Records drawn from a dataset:
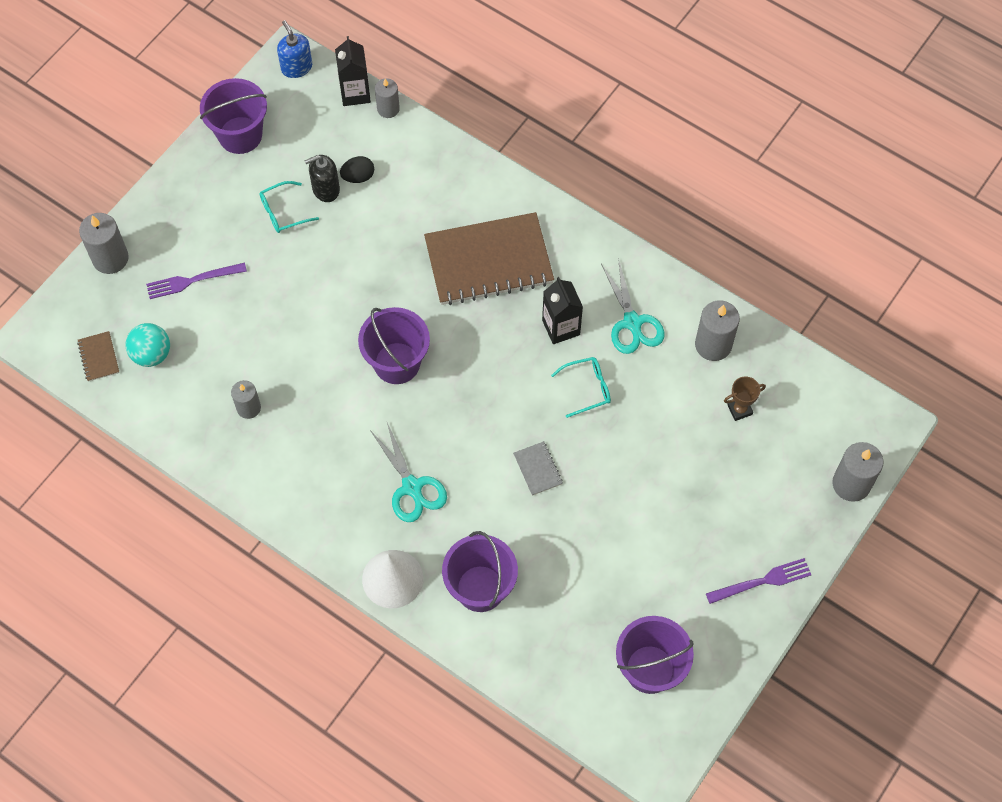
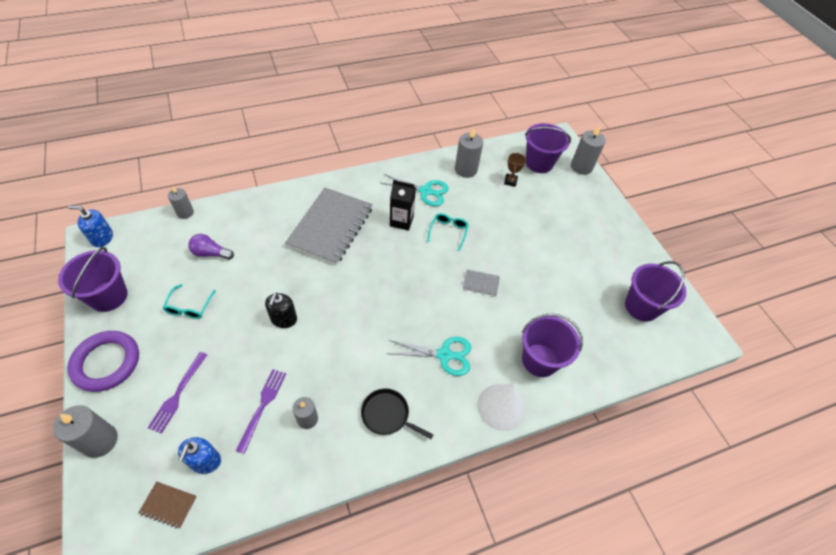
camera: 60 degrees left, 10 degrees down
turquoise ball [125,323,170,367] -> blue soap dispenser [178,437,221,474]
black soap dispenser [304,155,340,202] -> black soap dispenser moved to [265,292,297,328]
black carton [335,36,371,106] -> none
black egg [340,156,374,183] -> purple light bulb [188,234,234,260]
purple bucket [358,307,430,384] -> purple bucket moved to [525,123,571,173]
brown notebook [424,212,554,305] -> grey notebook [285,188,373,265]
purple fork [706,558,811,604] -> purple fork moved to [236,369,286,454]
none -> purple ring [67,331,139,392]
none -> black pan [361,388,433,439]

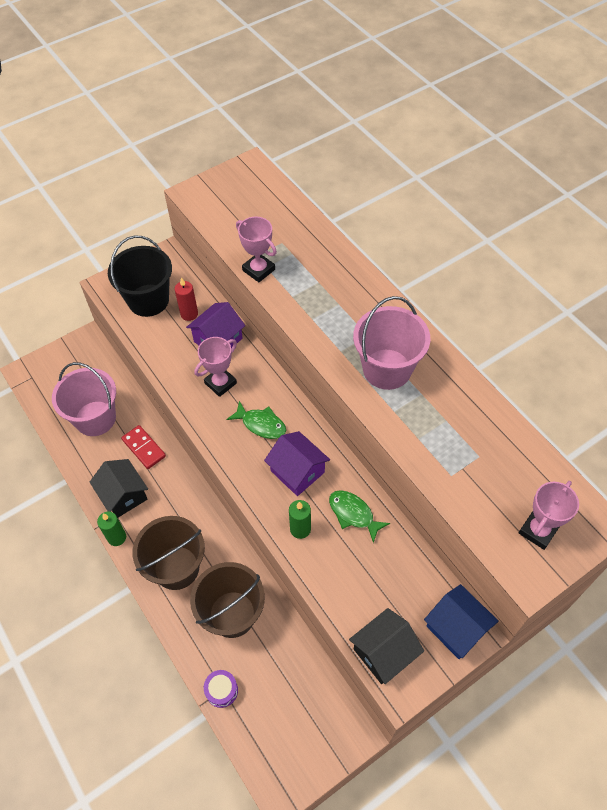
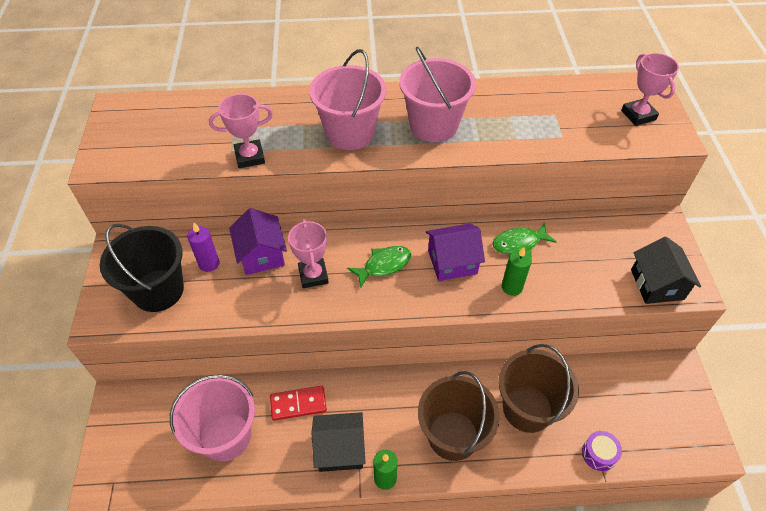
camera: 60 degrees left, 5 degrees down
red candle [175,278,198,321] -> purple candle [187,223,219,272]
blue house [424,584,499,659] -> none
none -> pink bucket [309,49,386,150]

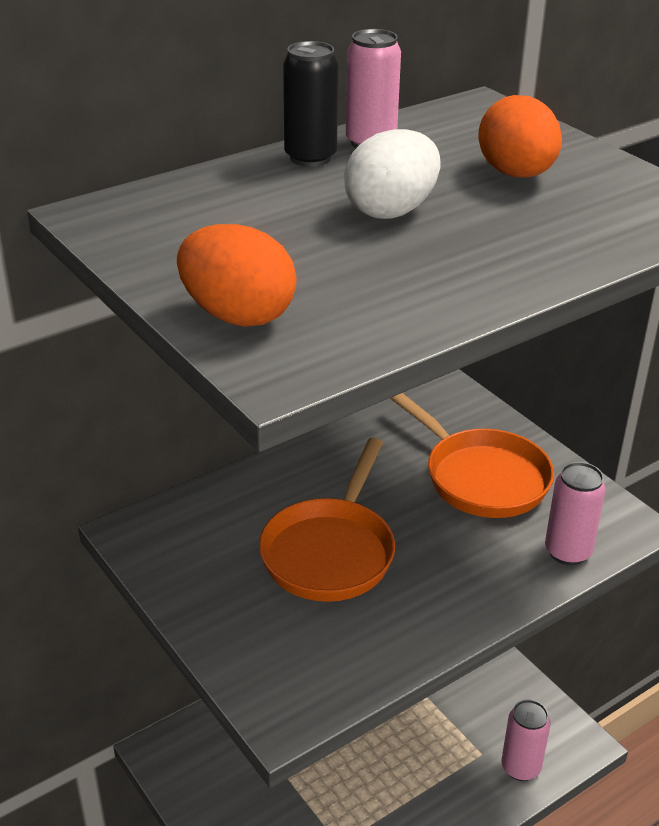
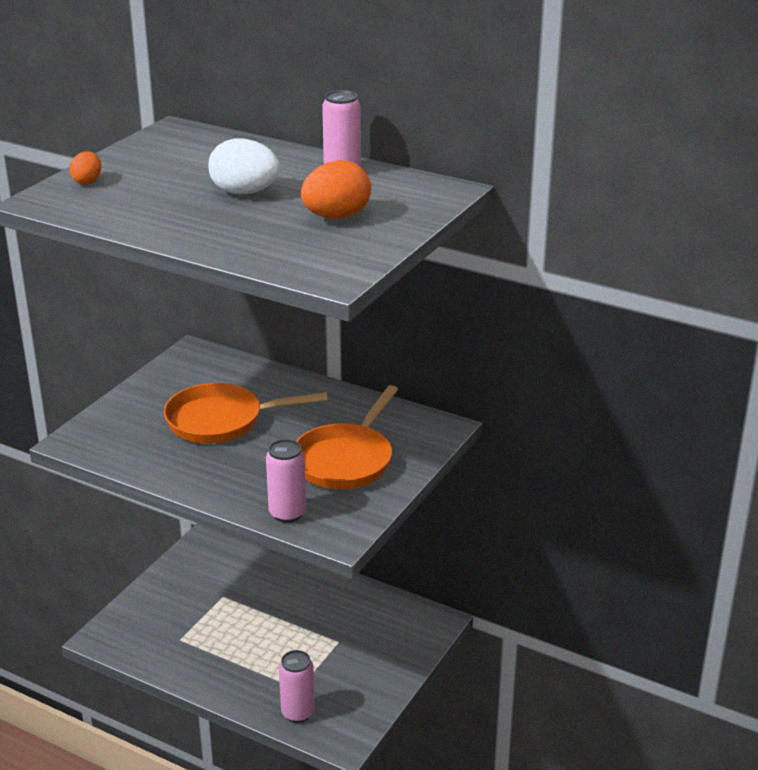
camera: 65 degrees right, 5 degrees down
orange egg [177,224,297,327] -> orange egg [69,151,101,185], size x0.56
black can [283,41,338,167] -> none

● **Exercise prompt**
Scan the records above for the string "purple", and copy every line where it turns up.

● **Answer section**
black egg [340,156,374,183] -> purple light bulb [188,234,234,260]
purple bucket [358,307,430,384] -> purple bucket moved to [525,123,571,173]
purple fork [706,558,811,604] -> purple fork moved to [236,369,286,454]
none -> purple ring [67,331,139,392]
red candle [175,278,198,321] -> purple candle [187,223,219,272]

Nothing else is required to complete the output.